• Supplied entries
-------------------------

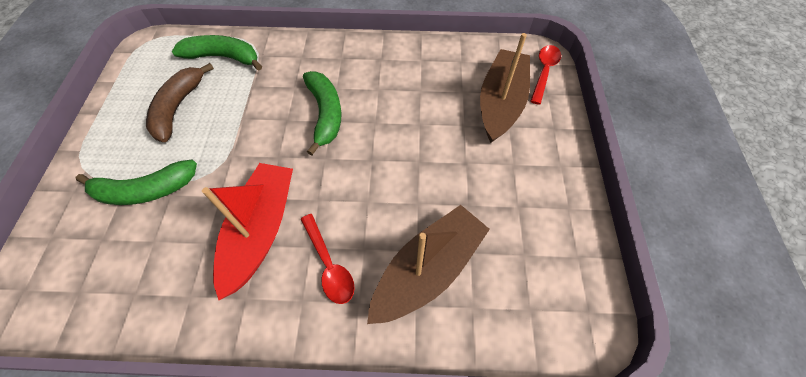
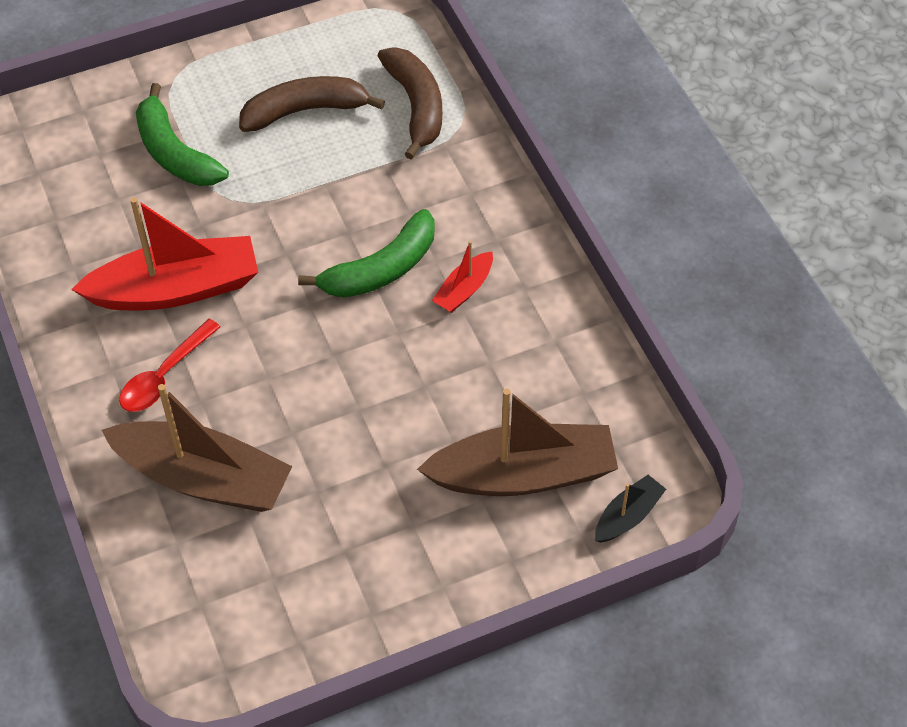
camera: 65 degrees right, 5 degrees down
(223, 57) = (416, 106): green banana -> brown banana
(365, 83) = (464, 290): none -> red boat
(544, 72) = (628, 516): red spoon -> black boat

-------------------------

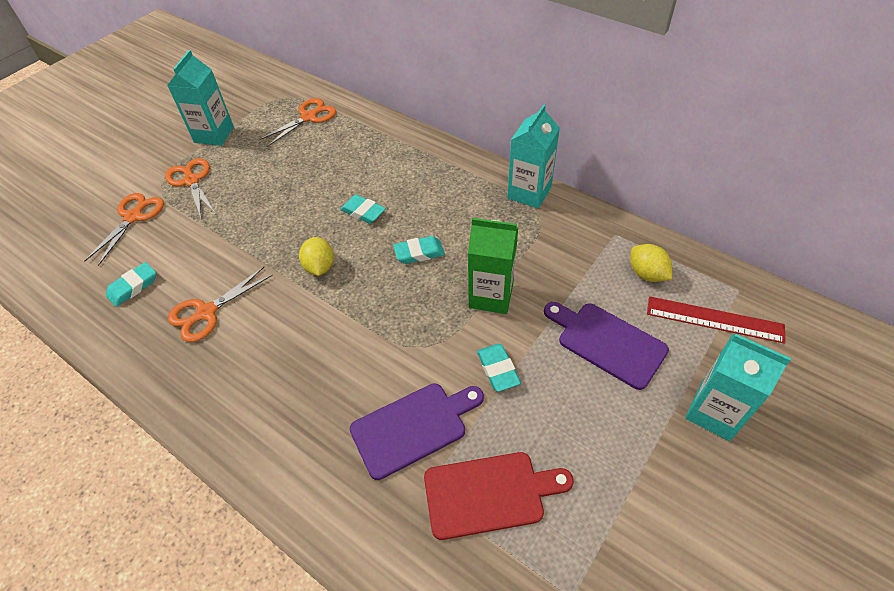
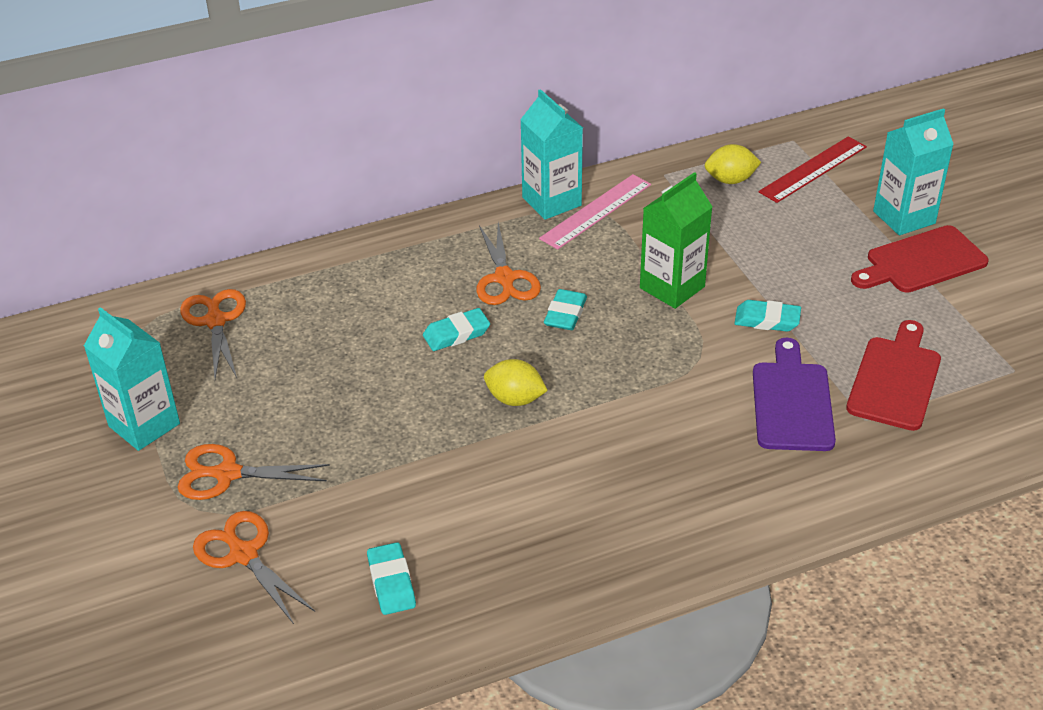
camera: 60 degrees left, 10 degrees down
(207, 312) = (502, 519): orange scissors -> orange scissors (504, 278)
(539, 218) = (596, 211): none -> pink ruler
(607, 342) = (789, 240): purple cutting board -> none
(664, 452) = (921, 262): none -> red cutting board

-------------------------

• Work request
Look through the lines above and collect those with the word "degrees".

• Result
camera: 65 degrees right, 5 degrees down
camera: 60 degrees left, 10 degrees down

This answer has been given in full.